- WORK REQUIRED
Repeat exactly, and only, the lines of the entries below from the one with "(336, 185) = (307, 115): black" through the one with "(650, 172) = (548, 175): blue", both ends included.

- PROVIDED DATA
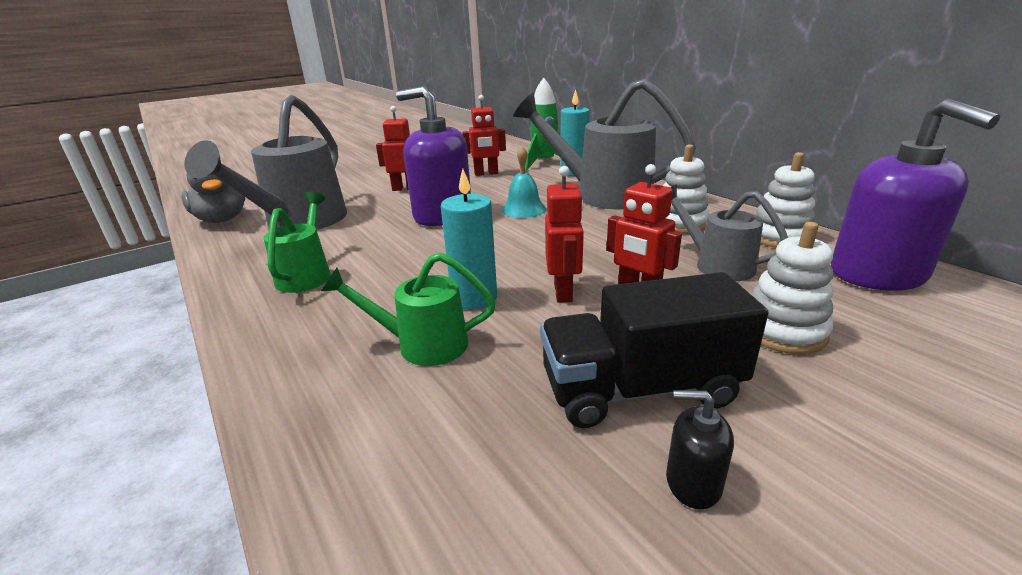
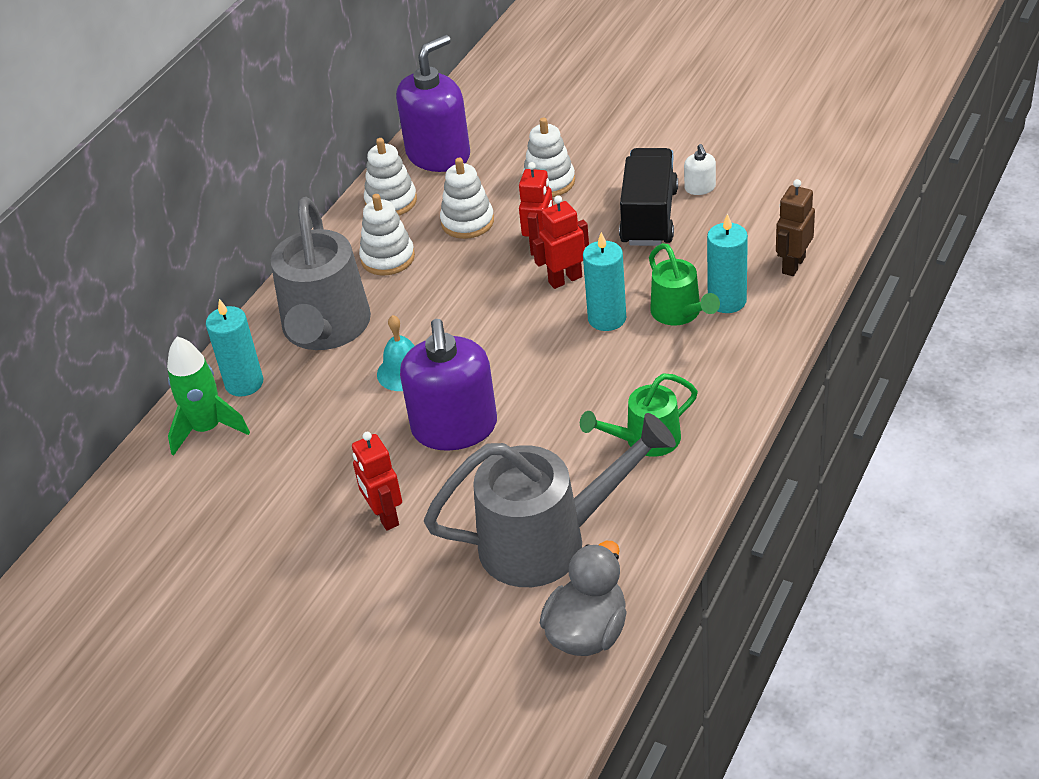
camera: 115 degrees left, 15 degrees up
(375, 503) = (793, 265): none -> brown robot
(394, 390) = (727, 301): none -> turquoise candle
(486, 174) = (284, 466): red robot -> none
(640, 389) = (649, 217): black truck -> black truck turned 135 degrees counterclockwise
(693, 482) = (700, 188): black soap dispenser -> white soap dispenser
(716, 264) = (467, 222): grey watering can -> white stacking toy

==

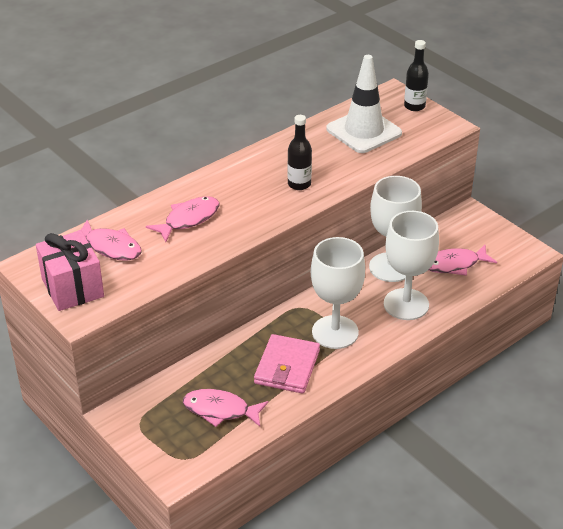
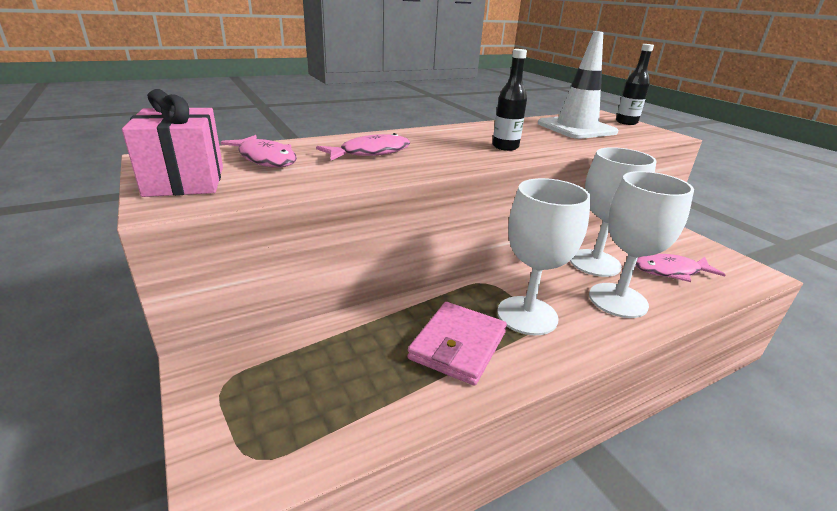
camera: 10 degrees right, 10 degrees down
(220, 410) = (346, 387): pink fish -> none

==

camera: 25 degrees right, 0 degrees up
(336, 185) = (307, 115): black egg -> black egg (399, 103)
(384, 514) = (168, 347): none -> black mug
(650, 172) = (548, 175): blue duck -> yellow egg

- SOLUTION
(336, 185) = (307, 115): black egg -> black egg (399, 103)
(384, 514) = (168, 347): none -> black mug
(650, 172) = (548, 175): blue duck -> yellow egg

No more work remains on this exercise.